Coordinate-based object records
......
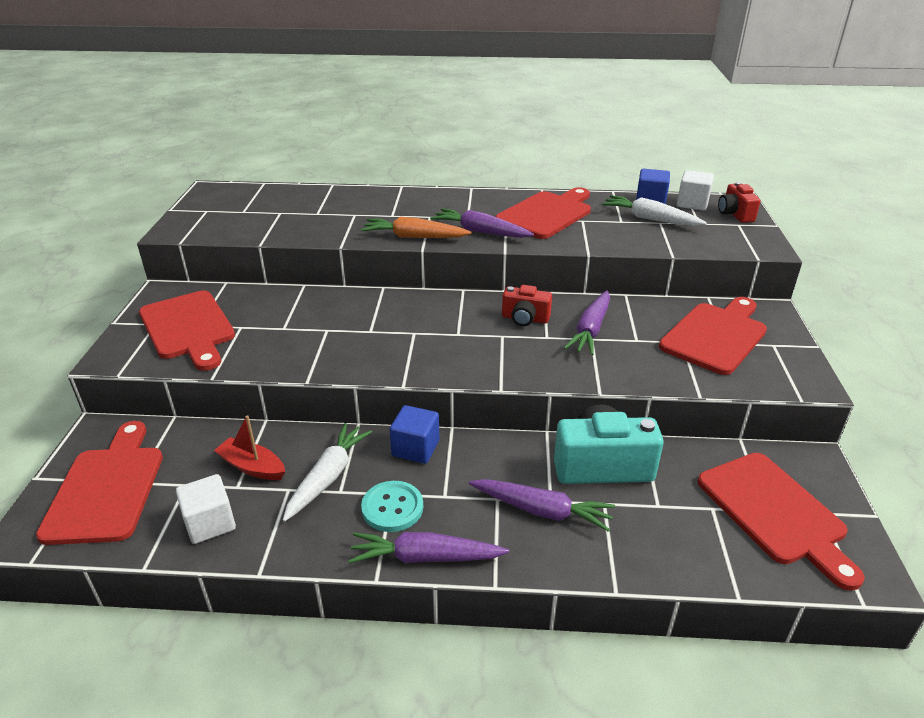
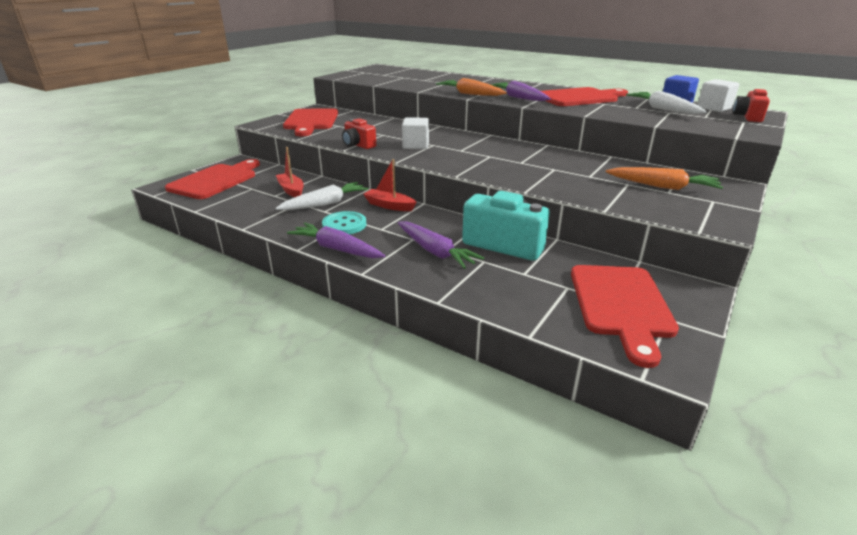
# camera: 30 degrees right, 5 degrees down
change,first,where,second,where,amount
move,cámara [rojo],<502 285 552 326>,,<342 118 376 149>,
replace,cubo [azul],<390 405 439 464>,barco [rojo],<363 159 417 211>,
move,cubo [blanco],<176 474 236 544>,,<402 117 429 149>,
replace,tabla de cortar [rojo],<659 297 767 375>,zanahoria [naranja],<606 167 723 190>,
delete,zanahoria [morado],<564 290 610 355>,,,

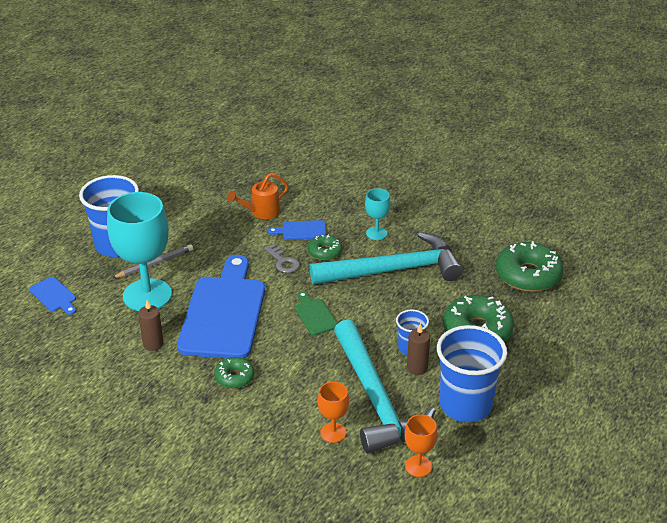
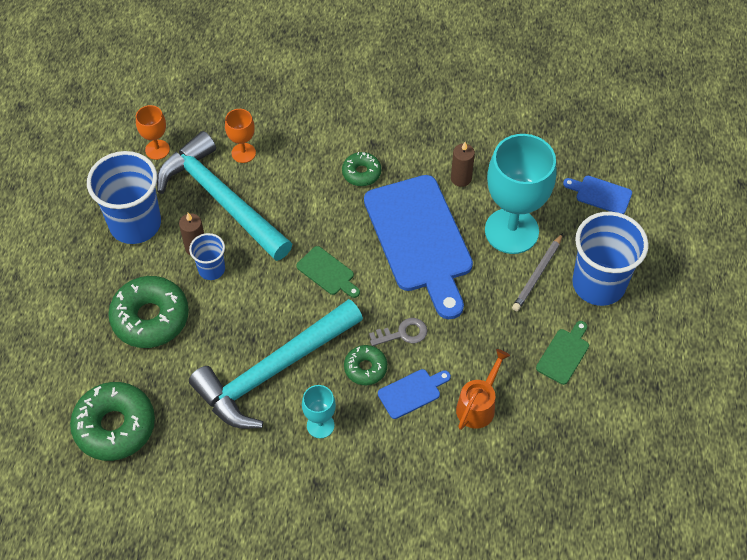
# camera: 155 degrees right, 20 degrees up
change,first,where,second,where,amount
rotate,llave [gris],<264 244 300 273>,,<369 318 427 346>,135 degrees clockwise
insert,,,tabla de cortar [verde],<536 321 589 385>,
......
* _WHAT IS NEEDED_:
Write out every record above exactly as it stands, but leave out the pictures.

* _SOLUTION FOR THIS PROBLEM_:
# camera: 30 degrees right, 5 degrees down
change,first,where,second,where,amount
move,cámara [rojo],<502 285 552 326>,,<342 118 376 149>,
replace,cubo [azul],<390 405 439 464>,barco [rojo],<363 159 417 211>,
move,cubo [blanco],<176 474 236 544>,,<402 117 429 149>,
replace,tabla de cortar [rojo],<659 297 767 375>,zanahoria [naranja],<606 167 723 190>,
delete,zanahoria [morado],<564 290 610 355>,,,

# camera: 155 degrees right, 20 degrees up
change,first,where,second,where,amount
rotate,llave [gris],<264 244 300 273>,,<369 318 427 346>,135 degrees clockwise
insert,,,tabla de cortar [verde],<536 321 589 385>,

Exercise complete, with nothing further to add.